'''

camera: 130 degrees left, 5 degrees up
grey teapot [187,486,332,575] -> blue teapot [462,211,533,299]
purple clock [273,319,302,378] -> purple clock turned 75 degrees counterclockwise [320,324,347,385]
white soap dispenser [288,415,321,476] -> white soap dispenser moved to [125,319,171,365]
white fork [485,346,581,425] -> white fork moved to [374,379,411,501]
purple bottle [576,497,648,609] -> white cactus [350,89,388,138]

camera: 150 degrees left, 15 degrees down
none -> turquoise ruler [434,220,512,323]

'''

◆ Task description ◆
Each record has to be given again exactly as written.

◆ Task solution ◆
camera: 130 degrees left, 5 degrees up
grey teapot [187,486,332,575] -> blue teapot [462,211,533,299]
purple clock [273,319,302,378] -> purple clock turned 75 degrees counterclockwise [320,324,347,385]
white soap dispenser [288,415,321,476] -> white soap dispenser moved to [125,319,171,365]
white fork [485,346,581,425] -> white fork moved to [374,379,411,501]
purple bottle [576,497,648,609] -> white cactus [350,89,388,138]

camera: 150 degrees left, 15 degrees down
none -> turquoise ruler [434,220,512,323]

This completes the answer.